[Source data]
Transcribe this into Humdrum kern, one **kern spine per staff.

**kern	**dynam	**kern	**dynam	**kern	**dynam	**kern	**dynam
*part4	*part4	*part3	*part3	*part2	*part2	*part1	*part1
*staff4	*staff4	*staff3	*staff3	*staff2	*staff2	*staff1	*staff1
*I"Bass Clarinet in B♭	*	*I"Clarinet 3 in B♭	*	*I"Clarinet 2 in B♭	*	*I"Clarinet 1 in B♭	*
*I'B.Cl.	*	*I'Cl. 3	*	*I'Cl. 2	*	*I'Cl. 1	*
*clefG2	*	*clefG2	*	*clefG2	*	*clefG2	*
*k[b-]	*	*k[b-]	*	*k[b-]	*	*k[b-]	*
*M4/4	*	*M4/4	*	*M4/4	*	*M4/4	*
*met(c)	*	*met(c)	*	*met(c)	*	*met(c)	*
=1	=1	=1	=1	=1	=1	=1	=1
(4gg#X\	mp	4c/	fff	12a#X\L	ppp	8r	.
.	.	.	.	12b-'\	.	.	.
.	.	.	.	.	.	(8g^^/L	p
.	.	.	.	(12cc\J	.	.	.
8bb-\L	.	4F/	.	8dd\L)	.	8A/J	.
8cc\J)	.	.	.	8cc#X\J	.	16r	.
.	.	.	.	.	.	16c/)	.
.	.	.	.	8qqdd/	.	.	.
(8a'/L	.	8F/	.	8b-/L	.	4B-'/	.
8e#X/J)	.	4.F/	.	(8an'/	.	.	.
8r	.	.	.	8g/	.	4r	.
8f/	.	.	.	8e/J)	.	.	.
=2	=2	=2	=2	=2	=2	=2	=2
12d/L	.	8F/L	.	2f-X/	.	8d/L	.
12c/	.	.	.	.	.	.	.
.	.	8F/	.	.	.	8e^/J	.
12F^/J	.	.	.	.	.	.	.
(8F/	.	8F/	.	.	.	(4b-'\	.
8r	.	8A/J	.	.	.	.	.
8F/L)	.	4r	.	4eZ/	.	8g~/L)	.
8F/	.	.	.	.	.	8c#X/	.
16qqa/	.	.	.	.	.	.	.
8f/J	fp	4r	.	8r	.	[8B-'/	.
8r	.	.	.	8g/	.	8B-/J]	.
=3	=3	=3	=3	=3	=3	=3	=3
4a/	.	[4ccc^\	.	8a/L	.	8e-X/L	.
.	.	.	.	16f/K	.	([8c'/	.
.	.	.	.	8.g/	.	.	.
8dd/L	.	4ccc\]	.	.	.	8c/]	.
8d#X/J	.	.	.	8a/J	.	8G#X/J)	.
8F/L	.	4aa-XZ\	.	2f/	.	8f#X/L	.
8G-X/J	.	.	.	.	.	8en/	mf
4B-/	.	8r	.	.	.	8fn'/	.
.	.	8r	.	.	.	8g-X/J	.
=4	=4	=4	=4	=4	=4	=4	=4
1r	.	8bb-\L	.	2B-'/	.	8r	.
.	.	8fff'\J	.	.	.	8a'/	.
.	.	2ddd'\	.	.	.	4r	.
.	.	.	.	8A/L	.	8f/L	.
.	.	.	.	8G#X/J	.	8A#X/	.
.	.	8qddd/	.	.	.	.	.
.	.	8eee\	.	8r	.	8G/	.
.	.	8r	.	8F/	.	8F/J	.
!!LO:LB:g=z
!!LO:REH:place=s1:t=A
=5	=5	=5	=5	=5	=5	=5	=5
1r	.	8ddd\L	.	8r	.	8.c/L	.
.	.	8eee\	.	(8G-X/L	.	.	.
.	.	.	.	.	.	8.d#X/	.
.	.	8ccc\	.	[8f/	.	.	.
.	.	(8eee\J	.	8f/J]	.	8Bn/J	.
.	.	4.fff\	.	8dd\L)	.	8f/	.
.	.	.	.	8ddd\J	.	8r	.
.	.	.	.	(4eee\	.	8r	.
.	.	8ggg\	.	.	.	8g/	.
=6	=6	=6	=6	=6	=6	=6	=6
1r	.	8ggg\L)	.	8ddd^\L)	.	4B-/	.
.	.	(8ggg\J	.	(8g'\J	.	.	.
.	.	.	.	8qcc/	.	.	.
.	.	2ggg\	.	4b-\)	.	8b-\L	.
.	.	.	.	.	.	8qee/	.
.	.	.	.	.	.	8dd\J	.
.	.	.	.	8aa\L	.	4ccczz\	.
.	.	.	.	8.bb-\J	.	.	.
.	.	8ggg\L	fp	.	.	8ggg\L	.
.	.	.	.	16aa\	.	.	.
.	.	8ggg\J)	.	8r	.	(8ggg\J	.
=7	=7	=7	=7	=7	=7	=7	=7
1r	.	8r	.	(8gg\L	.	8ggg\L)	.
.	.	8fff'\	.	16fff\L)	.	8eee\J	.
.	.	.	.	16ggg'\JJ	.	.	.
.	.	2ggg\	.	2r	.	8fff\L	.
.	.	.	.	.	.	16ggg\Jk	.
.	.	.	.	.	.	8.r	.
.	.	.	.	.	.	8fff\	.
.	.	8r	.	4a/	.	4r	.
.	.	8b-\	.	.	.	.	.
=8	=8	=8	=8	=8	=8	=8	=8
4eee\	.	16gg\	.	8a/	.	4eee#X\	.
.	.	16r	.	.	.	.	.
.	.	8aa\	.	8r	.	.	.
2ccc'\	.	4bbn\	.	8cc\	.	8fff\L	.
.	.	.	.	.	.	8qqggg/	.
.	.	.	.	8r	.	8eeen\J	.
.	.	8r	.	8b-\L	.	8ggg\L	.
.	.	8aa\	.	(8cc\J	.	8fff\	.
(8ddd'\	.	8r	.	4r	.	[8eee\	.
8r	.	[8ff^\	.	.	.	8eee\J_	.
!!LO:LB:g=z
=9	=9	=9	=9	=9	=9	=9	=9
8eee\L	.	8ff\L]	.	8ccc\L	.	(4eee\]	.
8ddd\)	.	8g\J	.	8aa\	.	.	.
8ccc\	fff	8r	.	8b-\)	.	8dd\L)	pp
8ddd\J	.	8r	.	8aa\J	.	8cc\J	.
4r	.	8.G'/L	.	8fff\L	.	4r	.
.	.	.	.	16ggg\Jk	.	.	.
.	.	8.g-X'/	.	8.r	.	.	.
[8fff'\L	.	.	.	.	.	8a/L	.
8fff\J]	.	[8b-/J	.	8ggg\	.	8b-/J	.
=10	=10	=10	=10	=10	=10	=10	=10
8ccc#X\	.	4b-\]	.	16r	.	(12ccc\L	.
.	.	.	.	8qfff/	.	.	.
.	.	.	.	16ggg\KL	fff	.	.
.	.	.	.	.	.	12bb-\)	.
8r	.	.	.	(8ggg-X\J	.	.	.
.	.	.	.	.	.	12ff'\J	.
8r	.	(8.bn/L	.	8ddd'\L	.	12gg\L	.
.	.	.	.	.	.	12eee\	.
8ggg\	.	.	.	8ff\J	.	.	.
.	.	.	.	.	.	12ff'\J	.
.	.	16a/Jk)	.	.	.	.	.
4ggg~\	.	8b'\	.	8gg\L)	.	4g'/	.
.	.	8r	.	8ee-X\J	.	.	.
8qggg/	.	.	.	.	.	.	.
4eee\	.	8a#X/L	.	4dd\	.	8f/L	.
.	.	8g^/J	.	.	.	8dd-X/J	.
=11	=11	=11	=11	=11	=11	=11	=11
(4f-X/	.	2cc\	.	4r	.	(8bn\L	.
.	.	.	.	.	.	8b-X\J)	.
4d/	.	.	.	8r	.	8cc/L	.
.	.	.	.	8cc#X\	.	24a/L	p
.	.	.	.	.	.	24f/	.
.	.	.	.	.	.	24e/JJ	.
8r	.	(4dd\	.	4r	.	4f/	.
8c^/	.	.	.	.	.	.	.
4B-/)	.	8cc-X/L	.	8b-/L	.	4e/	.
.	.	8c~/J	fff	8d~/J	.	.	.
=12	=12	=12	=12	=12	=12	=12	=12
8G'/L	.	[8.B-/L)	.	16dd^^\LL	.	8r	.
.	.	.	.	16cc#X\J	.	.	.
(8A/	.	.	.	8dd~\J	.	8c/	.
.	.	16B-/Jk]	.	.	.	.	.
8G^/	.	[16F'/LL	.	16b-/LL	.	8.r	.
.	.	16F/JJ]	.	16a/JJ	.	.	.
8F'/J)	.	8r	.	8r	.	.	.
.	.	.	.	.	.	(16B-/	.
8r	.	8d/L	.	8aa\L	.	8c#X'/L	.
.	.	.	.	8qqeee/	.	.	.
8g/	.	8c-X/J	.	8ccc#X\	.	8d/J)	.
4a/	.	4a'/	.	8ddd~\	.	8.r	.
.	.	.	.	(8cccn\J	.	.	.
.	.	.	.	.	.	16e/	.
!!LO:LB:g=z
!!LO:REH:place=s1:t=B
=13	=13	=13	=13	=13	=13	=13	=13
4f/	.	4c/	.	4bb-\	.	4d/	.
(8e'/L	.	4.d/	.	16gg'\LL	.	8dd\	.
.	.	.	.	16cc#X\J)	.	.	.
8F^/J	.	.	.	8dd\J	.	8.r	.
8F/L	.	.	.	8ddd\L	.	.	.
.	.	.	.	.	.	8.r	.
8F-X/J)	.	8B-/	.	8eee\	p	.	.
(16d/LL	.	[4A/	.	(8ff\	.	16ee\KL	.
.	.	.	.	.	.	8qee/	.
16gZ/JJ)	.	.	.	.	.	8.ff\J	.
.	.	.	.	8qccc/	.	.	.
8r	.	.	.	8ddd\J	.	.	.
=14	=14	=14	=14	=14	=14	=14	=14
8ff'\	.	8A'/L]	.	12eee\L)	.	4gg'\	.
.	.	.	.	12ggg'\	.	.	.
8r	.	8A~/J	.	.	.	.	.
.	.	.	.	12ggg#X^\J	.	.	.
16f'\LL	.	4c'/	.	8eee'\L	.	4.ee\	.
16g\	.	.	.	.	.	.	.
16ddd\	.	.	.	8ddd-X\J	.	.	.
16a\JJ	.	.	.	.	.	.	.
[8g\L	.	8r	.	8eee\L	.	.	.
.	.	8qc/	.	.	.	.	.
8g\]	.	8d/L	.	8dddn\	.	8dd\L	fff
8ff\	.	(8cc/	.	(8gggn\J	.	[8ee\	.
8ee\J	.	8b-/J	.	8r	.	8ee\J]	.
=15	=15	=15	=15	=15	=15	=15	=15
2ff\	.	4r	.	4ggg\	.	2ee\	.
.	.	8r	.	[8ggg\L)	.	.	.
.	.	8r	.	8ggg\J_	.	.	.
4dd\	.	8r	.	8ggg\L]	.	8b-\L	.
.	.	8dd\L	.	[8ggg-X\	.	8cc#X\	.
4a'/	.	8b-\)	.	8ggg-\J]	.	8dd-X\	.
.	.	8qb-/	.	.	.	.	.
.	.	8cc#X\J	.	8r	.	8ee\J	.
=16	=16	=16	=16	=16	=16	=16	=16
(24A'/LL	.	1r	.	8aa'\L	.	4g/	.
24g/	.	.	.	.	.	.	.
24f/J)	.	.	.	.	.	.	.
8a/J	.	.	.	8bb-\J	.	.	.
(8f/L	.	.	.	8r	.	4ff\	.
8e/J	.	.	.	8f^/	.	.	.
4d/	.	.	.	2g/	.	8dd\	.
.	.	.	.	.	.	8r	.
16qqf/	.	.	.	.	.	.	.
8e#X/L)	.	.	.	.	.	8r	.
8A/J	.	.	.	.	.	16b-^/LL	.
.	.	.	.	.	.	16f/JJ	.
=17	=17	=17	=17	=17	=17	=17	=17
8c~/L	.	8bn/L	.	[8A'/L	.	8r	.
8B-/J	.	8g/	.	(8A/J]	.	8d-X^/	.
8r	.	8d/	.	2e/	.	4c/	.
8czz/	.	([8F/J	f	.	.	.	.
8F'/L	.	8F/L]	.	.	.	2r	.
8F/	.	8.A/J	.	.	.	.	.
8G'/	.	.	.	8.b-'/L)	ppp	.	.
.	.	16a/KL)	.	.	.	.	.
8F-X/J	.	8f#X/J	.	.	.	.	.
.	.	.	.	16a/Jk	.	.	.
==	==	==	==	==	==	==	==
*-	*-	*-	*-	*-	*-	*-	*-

STATED GOAL: State how many lines of the data above contain the string "kern". Reply with the number alone.

THE RESULT: 2